Directions:
In your copy of the listing below, reproduce each word exactly and include no pictures.

^^^^^^^^^^^^^^^^

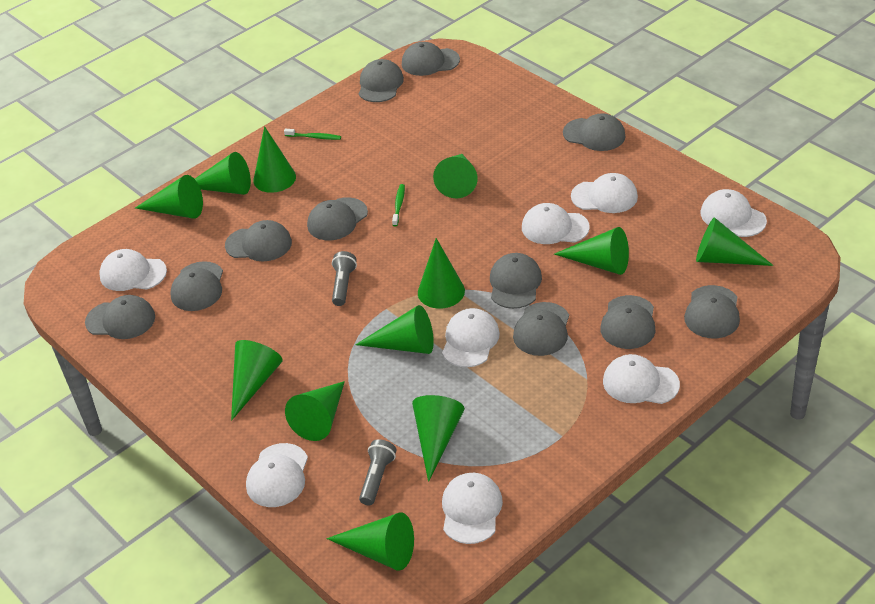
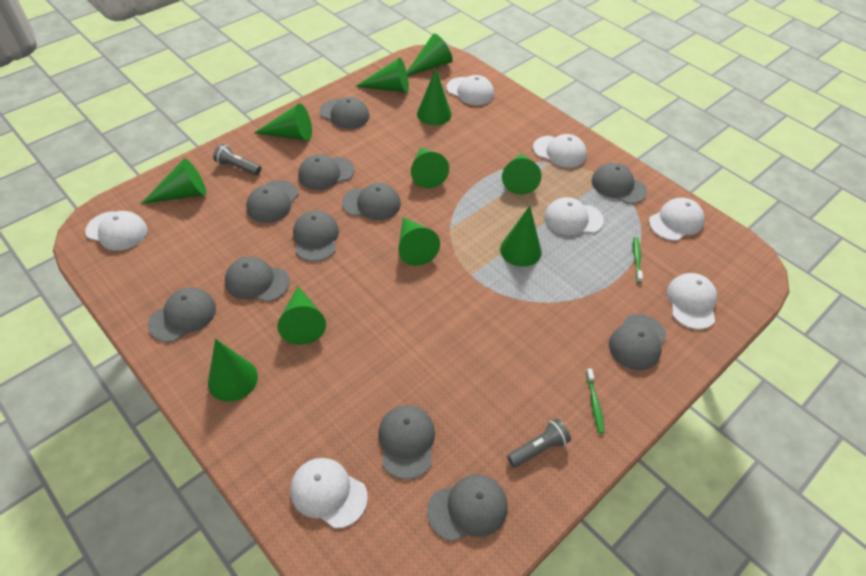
green cone: 12 -> 11
white cap: 8 -> 7

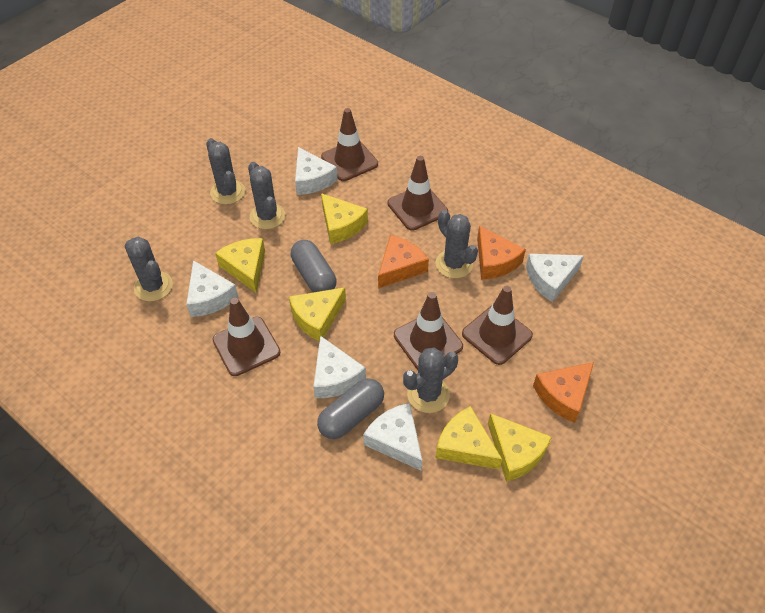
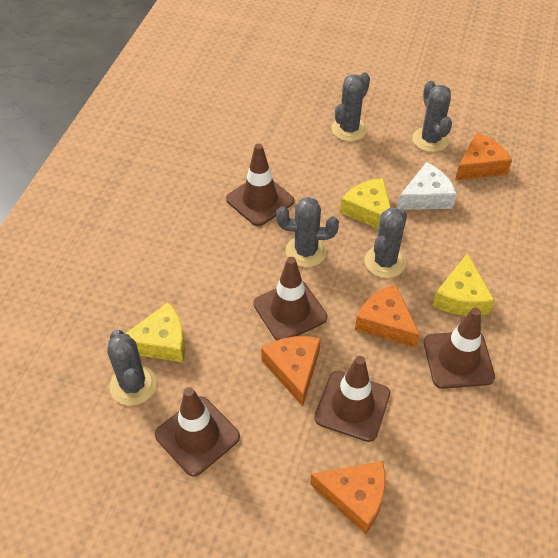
grey capsule: 2 -> 0
orange cheese: 3 -> 4
white cheese: 5 -> 1
yellow cheese: 5 -> 3

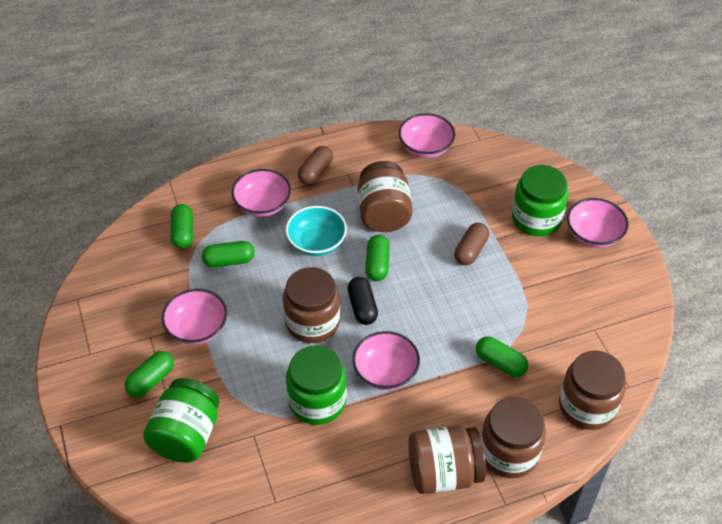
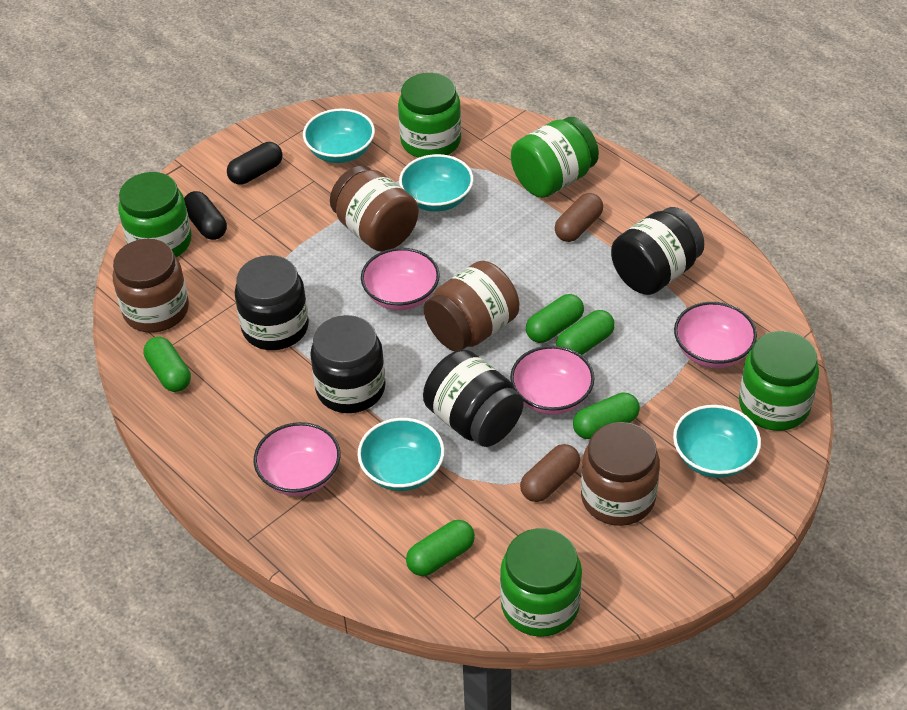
black capsule: 1 -> 2
black jar: 0 -> 4
brown jar: 5 -> 4
green jar: 3 -> 5
pink bowl: 5 -> 4
turquoise bowl: 1 -> 4

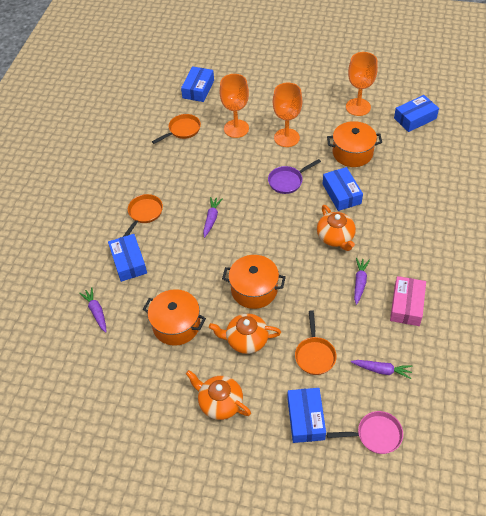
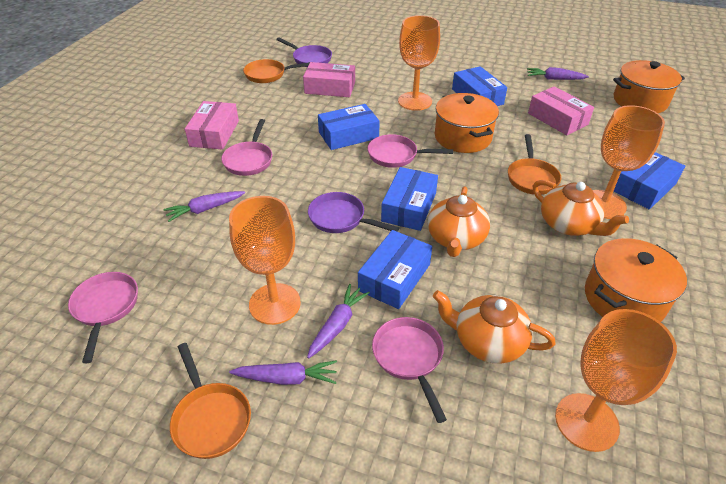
orange goblet: 3 -> 4
pink box: 1 -> 3
pink pan: 1 -> 4
purple pan: 1 -> 2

^^^^^^^^^^^^^^^^

Exercise solution:
green cone: 12 -> 11
white cap: 8 -> 7

grey capsule: 2 -> 0
orange cheese: 3 -> 4
white cheese: 5 -> 1
yellow cheese: 5 -> 3

black capsule: 1 -> 2
black jar: 0 -> 4
brown jar: 5 -> 4
green jar: 3 -> 5
pink bowl: 5 -> 4
turquoise bowl: 1 -> 4

orange goblet: 3 -> 4
pink box: 1 -> 3
pink pan: 1 -> 4
purple pan: 1 -> 2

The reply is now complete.